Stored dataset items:
━━━━━━━━━━
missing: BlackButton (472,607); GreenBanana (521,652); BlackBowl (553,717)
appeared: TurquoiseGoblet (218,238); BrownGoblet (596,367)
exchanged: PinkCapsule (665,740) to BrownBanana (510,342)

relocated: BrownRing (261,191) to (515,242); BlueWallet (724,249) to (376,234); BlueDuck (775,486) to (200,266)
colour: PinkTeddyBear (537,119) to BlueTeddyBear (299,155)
━━━━━━━━━━
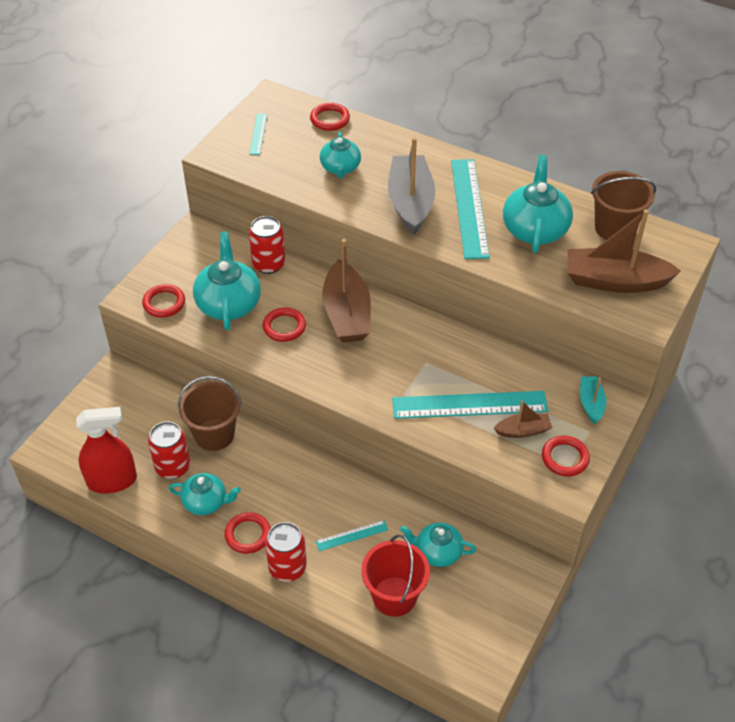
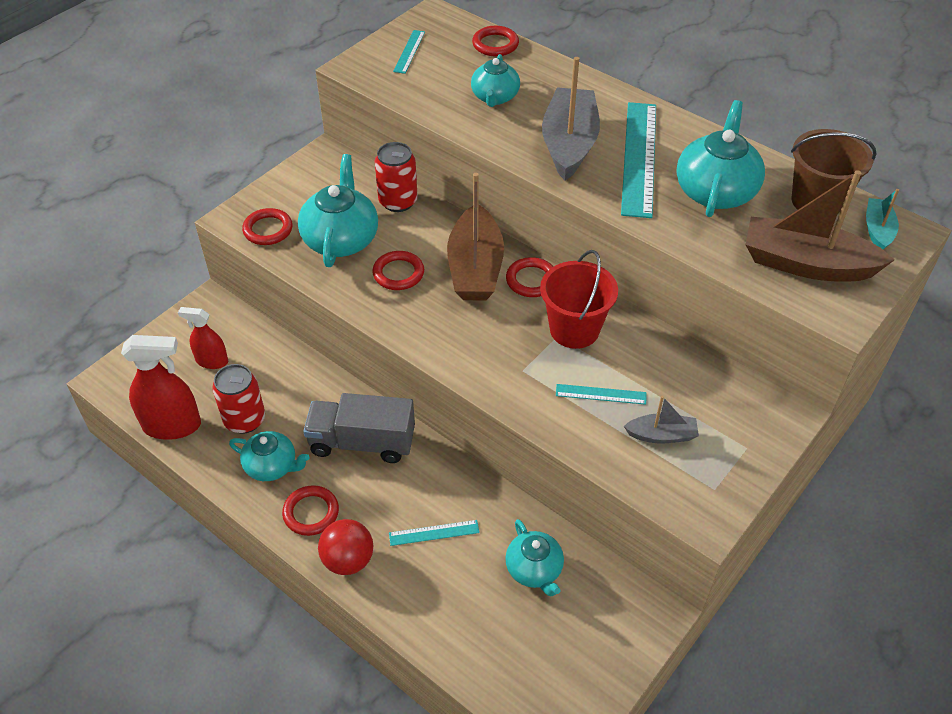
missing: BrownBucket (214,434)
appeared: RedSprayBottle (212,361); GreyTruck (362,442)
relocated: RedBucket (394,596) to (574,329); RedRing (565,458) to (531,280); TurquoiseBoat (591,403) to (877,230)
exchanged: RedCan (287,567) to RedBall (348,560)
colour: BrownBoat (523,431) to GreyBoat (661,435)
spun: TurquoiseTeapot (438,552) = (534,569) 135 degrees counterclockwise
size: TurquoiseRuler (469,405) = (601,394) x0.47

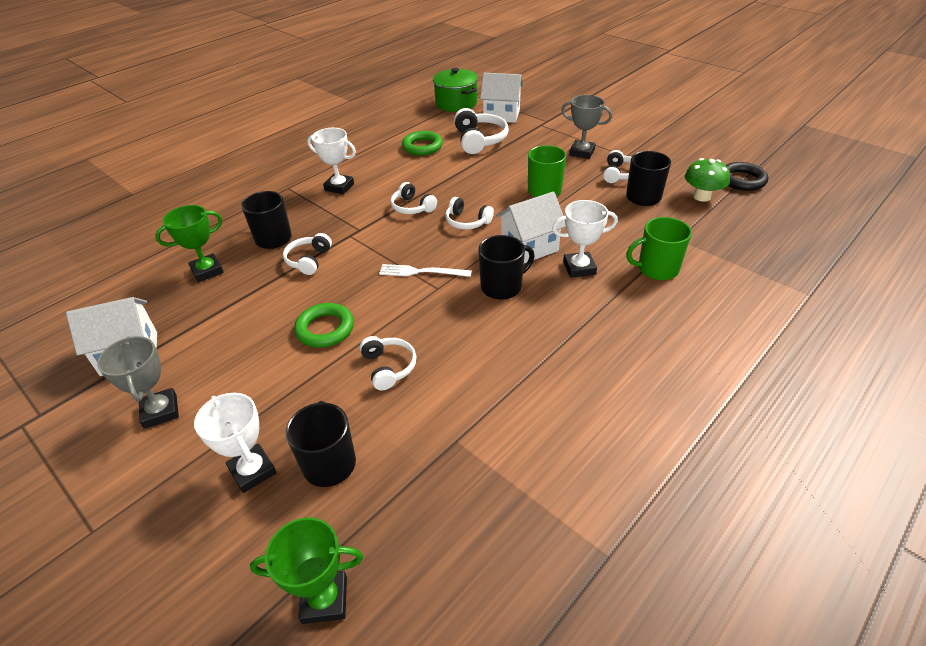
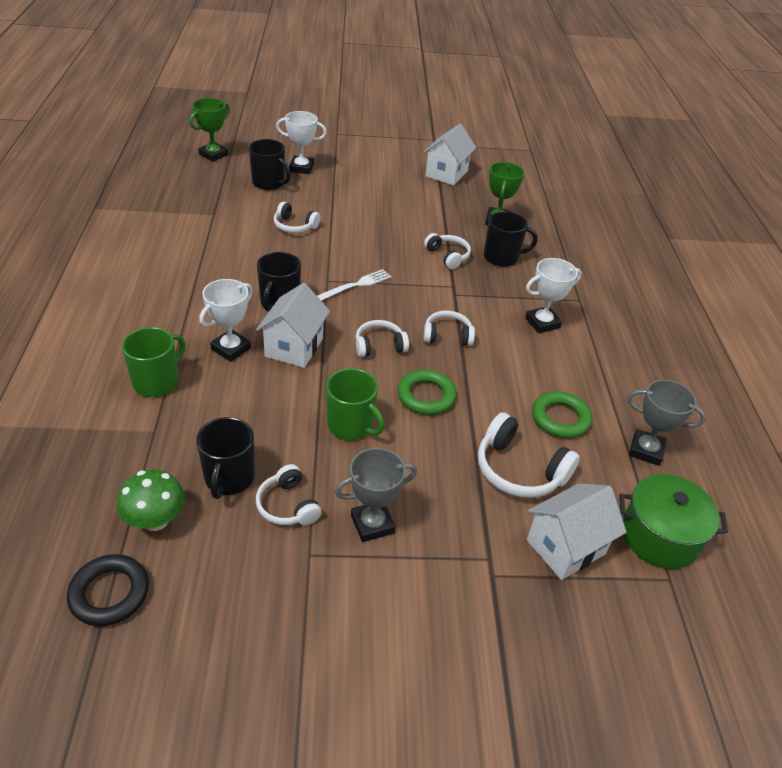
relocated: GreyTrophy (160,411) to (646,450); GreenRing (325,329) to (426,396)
━━━━━━━━━━
Assigned task = Set down, unchanged, only those lines above that fall between the line with "missing: BlackButton (472,607);" and the line with "appeared: TurquoiseGoblet (218,238);", the two end lines included.

Result of this exercise =
missing: BlackButton (472,607); GreenBanana (521,652); BlackBowl (553,717)
appeared: TurquoiseGoblet (218,238); BrownGoblet (596,367)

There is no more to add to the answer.